▸ **Task prompt**:
For the records below, reproduce exactly the line that contains "yellow shoe: [190,345,400,469]" and all subsequent lines, with nothing left out and nothing added.

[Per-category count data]
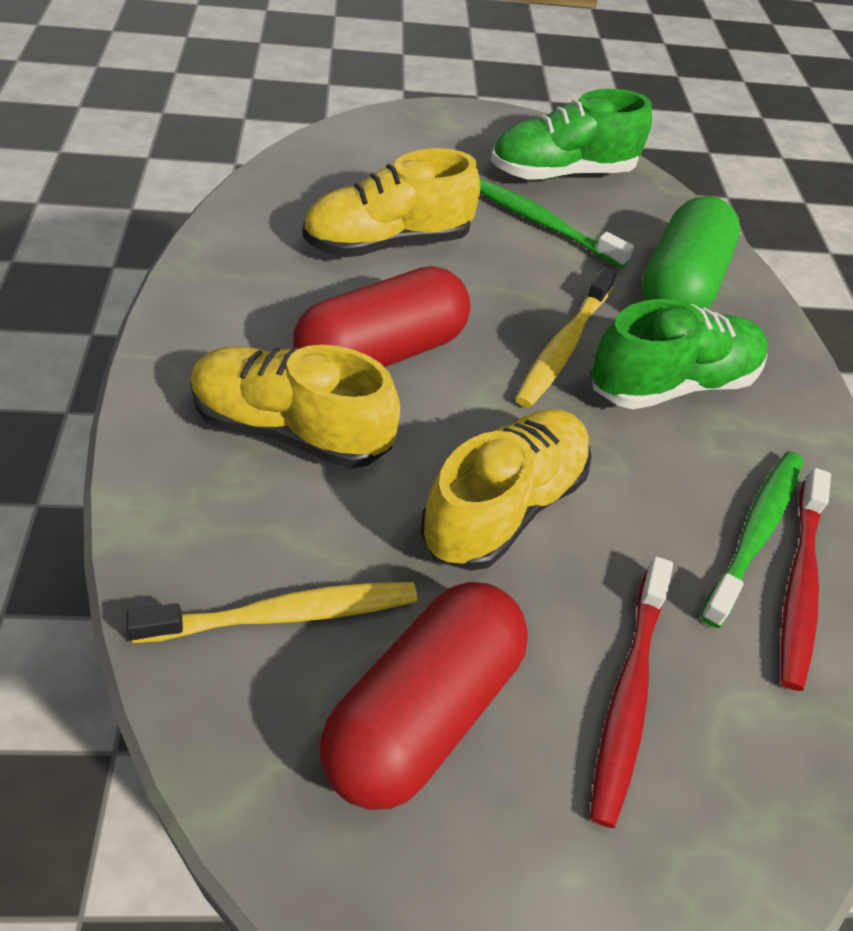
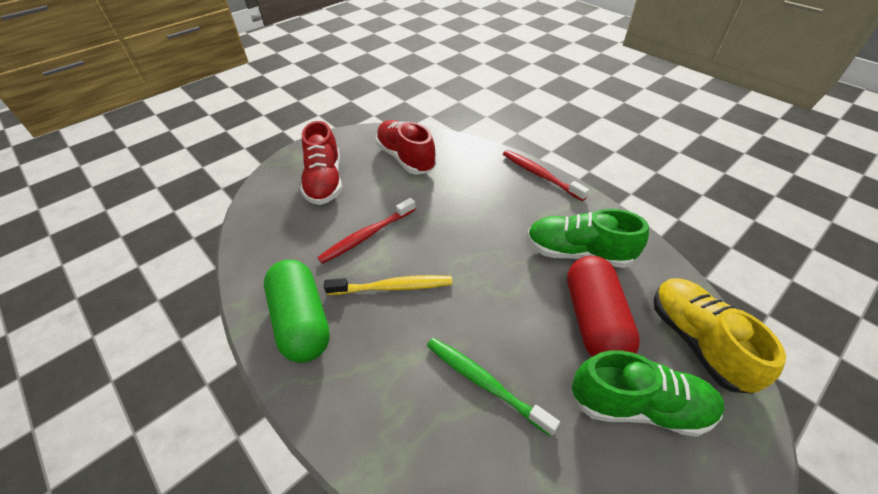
green toothbrush: [480,179,634,268] [700,451,803,628] = 2 -> [427,338,560,436] = 1
red capsule: [293,266,470,367] [320,582,528,810] = 2 -> [567,256,640,357] = 1
red shoe: none = 0 -> [301,121,342,205] [375,120,436,174] = 2
yellow shoe: [190,345,400,469] [302,148,480,257] [421,409,592,571] = 3 -> [654,278,786,394] = 1
yellow toothbrush: [126,582,417,643] [515,267,617,408] = 2 -> [324,275,452,295] = 1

▸ **Answer area**:
yellow shoe: [190,345,400,469] [302,148,480,257] [421,409,592,571] = 3 -> [654,278,786,394] = 1
yellow toothbrush: [126,582,417,643] [515,267,617,408] = 2 -> [324,275,452,295] = 1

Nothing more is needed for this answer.